Take the data and return it in full. Change nothing.

+++ SOURCE MATERIAL

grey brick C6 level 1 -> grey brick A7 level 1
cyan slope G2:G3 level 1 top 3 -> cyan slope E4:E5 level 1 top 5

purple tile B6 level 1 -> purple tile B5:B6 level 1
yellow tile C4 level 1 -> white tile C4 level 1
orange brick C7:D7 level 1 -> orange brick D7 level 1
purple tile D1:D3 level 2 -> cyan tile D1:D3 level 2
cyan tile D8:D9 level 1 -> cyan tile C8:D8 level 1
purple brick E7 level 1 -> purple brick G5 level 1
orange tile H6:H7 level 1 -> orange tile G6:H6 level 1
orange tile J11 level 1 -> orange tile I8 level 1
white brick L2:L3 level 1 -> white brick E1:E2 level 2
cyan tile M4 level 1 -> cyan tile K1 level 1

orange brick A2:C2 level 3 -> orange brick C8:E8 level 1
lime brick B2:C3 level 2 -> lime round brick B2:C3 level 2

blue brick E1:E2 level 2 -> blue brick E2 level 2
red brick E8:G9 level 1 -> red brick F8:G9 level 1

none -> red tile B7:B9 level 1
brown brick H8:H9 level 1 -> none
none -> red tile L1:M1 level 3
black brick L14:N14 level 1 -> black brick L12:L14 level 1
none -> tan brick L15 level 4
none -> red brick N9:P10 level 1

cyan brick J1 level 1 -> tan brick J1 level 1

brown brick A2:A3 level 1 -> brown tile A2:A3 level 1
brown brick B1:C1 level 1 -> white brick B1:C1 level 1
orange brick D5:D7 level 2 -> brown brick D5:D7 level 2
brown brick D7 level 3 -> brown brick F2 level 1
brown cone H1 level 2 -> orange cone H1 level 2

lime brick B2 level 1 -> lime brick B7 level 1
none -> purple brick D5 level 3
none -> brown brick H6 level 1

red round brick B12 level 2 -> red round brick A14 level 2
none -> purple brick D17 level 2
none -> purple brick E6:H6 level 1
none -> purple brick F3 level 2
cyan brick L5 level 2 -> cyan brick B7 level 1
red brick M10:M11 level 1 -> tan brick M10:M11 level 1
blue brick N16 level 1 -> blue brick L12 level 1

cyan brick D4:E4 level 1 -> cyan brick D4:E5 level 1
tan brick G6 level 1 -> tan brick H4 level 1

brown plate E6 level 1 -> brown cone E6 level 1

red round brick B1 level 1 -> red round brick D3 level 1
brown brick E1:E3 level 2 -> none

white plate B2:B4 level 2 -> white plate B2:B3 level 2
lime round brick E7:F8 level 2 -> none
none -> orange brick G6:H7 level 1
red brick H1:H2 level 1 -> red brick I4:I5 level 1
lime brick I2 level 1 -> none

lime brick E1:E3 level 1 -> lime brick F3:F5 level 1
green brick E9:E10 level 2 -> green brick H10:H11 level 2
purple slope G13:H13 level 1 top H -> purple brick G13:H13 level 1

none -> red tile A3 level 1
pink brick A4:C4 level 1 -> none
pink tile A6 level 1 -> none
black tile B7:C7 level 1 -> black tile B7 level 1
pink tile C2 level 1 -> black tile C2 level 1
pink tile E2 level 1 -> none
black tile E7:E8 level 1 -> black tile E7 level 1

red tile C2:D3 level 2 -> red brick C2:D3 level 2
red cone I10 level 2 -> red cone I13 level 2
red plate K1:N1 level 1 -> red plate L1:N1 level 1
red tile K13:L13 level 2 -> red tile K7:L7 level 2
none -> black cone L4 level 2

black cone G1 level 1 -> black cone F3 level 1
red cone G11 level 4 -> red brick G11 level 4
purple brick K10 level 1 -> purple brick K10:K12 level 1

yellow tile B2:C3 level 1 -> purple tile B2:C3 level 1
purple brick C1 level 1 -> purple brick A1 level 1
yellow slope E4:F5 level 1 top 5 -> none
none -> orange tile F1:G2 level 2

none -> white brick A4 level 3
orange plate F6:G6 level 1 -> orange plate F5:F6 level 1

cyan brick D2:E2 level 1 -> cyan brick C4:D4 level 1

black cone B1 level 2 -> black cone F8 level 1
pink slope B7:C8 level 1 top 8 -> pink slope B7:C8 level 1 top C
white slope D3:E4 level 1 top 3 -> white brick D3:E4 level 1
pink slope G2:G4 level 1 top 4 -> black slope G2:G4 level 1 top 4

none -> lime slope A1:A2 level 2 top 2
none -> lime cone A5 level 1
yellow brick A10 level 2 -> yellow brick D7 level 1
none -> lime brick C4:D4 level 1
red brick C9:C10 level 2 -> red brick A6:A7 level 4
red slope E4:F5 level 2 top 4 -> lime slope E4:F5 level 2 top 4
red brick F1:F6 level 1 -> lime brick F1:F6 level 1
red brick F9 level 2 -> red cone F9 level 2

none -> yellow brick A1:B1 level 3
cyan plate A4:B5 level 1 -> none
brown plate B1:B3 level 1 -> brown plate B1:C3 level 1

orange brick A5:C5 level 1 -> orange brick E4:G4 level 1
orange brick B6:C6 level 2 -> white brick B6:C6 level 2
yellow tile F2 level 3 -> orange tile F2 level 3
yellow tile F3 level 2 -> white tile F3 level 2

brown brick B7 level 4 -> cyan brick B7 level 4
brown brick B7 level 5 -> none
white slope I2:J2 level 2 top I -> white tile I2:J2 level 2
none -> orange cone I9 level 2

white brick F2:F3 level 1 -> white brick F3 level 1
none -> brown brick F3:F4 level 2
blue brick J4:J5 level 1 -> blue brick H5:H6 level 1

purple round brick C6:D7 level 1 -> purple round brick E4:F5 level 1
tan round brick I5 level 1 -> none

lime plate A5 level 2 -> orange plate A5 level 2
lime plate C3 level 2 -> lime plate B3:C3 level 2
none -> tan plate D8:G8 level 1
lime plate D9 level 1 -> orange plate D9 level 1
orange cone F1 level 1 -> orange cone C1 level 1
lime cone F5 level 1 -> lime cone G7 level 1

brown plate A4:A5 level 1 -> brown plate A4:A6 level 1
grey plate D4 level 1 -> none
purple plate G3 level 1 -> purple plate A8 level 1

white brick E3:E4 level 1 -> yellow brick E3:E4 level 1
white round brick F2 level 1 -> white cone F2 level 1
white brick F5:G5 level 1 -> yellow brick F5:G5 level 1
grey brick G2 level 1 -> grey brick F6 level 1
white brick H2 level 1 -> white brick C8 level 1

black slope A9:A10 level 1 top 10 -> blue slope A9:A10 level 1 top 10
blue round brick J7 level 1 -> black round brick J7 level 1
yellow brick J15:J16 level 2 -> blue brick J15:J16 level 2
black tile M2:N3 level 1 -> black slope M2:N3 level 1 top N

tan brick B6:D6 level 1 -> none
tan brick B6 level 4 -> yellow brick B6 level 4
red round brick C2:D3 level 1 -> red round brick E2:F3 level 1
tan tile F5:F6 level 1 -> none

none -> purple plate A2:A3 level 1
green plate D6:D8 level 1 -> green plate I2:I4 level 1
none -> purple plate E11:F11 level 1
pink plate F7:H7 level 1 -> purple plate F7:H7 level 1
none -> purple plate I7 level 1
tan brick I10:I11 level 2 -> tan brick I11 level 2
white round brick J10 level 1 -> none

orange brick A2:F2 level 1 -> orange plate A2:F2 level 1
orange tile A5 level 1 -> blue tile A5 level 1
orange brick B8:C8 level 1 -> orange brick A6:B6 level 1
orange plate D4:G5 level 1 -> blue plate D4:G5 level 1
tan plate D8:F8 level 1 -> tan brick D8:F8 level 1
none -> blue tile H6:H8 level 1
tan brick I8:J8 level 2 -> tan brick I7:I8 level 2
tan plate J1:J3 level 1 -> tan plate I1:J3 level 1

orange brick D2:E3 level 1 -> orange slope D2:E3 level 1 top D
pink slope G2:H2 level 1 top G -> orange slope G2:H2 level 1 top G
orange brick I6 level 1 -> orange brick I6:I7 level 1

++++++

TASK RESPONSE ::
grey brick C6 level 1 -> grey brick A7 level 1
cyan slope G2:G3 level 1 top 3 -> cyan slope E4:E5 level 1 top 5

purple tile B6 level 1 -> purple tile B5:B6 level 1
yellow tile C4 level 1 -> white tile C4 level 1
orange brick C7:D7 level 1 -> orange brick D7 level 1
purple tile D1:D3 level 2 -> cyan tile D1:D3 level 2
cyan tile D8:D9 level 1 -> cyan tile C8:D8 level 1
purple brick E7 level 1 -> purple brick G5 level 1
orange tile H6:H7 level 1 -> orange tile G6:H6 level 1
orange tile J11 level 1 -> orange tile I8 level 1
white brick L2:L3 level 1 -> white brick E1:E2 level 2
cyan tile M4 level 1 -> cyan tile K1 level 1

orange brick A2:C2 level 3 -> orange brick C8:E8 level 1
lime brick B2:C3 level 2 -> lime round brick B2:C3 level 2

blue brick E1:E2 level 2 -> blue brick E2 level 2
red brick E8:G9 level 1 -> red brick F8:G9 level 1

none -> red tile B7:B9 level 1
brown brick H8:H9 level 1 -> none
none -> red tile L1:M1 level 3
black brick L14:N14 level 1 -> black brick L12:L14 level 1
none -> tan brick L15 level 4
none -> red brick N9:P10 level 1

cyan brick J1 level 1 -> tan brick J1 level 1

brown brick A2:A3 level 1 -> brown tile A2:A3 level 1
brown brick B1:C1 level 1 -> white brick B1:C1 level 1
orange brick D5:D7 level 2 -> brown brick D5:D7 level 2
brown brick D7 level 3 -> brown brick F2 level 1
brown cone H1 level 2 -> orange cone H1 level 2

lime brick B2 level 1 -> lime brick B7 level 1
none -> purple brick D5 level 3
none -> brown brick H6 level 1

red round brick B12 level 2 -> red round brick A14 level 2
none -> purple brick D17 level 2
none -> purple brick E6:H6 level 1
none -> purple brick F3 level 2
cyan brick L5 level 2 -> cyan brick B7 level 1
red brick M10:M11 level 1 -> tan brick M10:M11 level 1
blue brick N16 level 1 -> blue brick L12 level 1

cyan brick D4:E4 level 1 -> cyan brick D4:E5 level 1
tan brick G6 level 1 -> tan brick H4 level 1

brown plate E6 level 1 -> brown cone E6 level 1

red round brick B1 level 1 -> red round brick D3 level 1
brown brick E1:E3 level 2 -> none

white plate B2:B4 level 2 -> white plate B2:B3 level 2
lime round brick E7:F8 level 2 -> none
none -> orange brick G6:H7 level 1
red brick H1:H2 level 1 -> red brick I4:I5 level 1
lime brick I2 level 1 -> none

lime brick E1:E3 level 1 -> lime brick F3:F5 level 1
green brick E9:E10 level 2 -> green brick H10:H11 level 2
purple slope G13:H13 level 1 top H -> purple brick G13:H13 level 1

none -> red tile A3 level 1
pink brick A4:C4 level 1 -> none
pink tile A6 level 1 -> none
black tile B7:C7 level 1 -> black tile B7 level 1
pink tile C2 level 1 -> black tile C2 level 1
pink tile E2 level 1 -> none
black tile E7:E8 level 1 -> black tile E7 level 1

red tile C2:D3 level 2 -> red brick C2:D3 level 2
red cone I10 level 2 -> red cone I13 level 2
red plate K1:N1 level 1 -> red plate L1:N1 level 1
red tile K13:L13 level 2 -> red tile K7:L7 level 2
none -> black cone L4 level 2

black cone G1 level 1 -> black cone F3 level 1
red cone G11 level 4 -> red brick G11 level 4
purple brick K10 level 1 -> purple brick K10:K12 level 1

yellow tile B2:C3 level 1 -> purple tile B2:C3 level 1
purple brick C1 level 1 -> purple brick A1 level 1
yellow slope E4:F5 level 1 top 5 -> none
none -> orange tile F1:G2 level 2

none -> white brick A4 level 3
orange plate F6:G6 level 1 -> orange plate F5:F6 level 1

cyan brick D2:E2 level 1 -> cyan brick C4:D4 level 1

black cone B1 level 2 -> black cone F8 level 1
pink slope B7:C8 level 1 top 8 -> pink slope B7:C8 level 1 top C
white slope D3:E4 level 1 top 3 -> white brick D3:E4 level 1
pink slope G2:G4 level 1 top 4 -> black slope G2:G4 level 1 top 4

none -> lime slope A1:A2 level 2 top 2
none -> lime cone A5 level 1
yellow brick A10 level 2 -> yellow brick D7 level 1
none -> lime brick C4:D4 level 1
red brick C9:C10 level 2 -> red brick A6:A7 level 4
red slope E4:F5 level 2 top 4 -> lime slope E4:F5 level 2 top 4
red brick F1:F6 level 1 -> lime brick F1:F6 level 1
red brick F9 level 2 -> red cone F9 level 2

none -> yellow brick A1:B1 level 3
cyan plate A4:B5 level 1 -> none
brown plate B1:B3 level 1 -> brown plate B1:C3 level 1

orange brick A5:C5 level 1 -> orange brick E4:G4 level 1
orange brick B6:C6 level 2 -> white brick B6:C6 level 2
yellow tile F2 level 3 -> orange tile F2 level 3
yellow tile F3 level 2 -> white tile F3 level 2

brown brick B7 level 4 -> cyan brick B7 level 4
brown brick B7 level 5 -> none
white slope I2:J2 level 2 top I -> white tile I2:J2 level 2
none -> orange cone I9 level 2

white brick F2:F3 level 1 -> white brick F3 level 1
none -> brown brick F3:F4 level 2
blue brick J4:J5 level 1 -> blue brick H5:H6 level 1

purple round brick C6:D7 level 1 -> purple round brick E4:F5 level 1
tan round brick I5 level 1 -> none

lime plate A5 level 2 -> orange plate A5 level 2
lime plate C3 level 2 -> lime plate B3:C3 level 2
none -> tan plate D8:G8 level 1
lime plate D9 level 1 -> orange plate D9 level 1
orange cone F1 level 1 -> orange cone C1 level 1
lime cone F5 level 1 -> lime cone G7 level 1

brown plate A4:A5 level 1 -> brown plate A4:A6 level 1
grey plate D4 level 1 -> none
purple plate G3 level 1 -> purple plate A8 level 1

white brick E3:E4 level 1 -> yellow brick E3:E4 level 1
white round brick F2 level 1 -> white cone F2 level 1
white brick F5:G5 level 1 -> yellow brick F5:G5 level 1
grey brick G2 level 1 -> grey brick F6 level 1
white brick H2 level 1 -> white brick C8 level 1

black slope A9:A10 level 1 top 10 -> blue slope A9:A10 level 1 top 10
blue round brick J7 level 1 -> black round brick J7 level 1
yellow brick J15:J16 level 2 -> blue brick J15:J16 level 2
black tile M2:N3 level 1 -> black slope M2:N3 level 1 top N

tan brick B6:D6 level 1 -> none
tan brick B6 level 4 -> yellow brick B6 level 4
red round brick C2:D3 level 1 -> red round brick E2:F3 level 1
tan tile F5:F6 level 1 -> none

none -> purple plate A2:A3 level 1
green plate D6:D8 level 1 -> green plate I2:I4 level 1
none -> purple plate E11:F11 level 1
pink plate F7:H7 level 1 -> purple plate F7:H7 level 1
none -> purple plate I7 level 1
tan brick I10:I11 level 2 -> tan brick I11 level 2
white round brick J10 level 1 -> none

orange brick A2:F2 level 1 -> orange plate A2:F2 level 1
orange tile A5 level 1 -> blue tile A5 level 1
orange brick B8:C8 level 1 -> orange brick A6:B6 level 1
orange plate D4:G5 level 1 -> blue plate D4:G5 level 1
tan plate D8:F8 level 1 -> tan brick D8:F8 level 1
none -> blue tile H6:H8 level 1
tan brick I8:J8 level 2 -> tan brick I7:I8 level 2
tan plate J1:J3 level 1 -> tan plate I1:J3 level 1

orange brick D2:E3 level 1 -> orange slope D2:E3 level 1 top D
pink slope G2:H2 level 1 top G -> orange slope G2:H2 level 1 top G
orange brick I6 level 1 -> orange brick I6:I7 level 1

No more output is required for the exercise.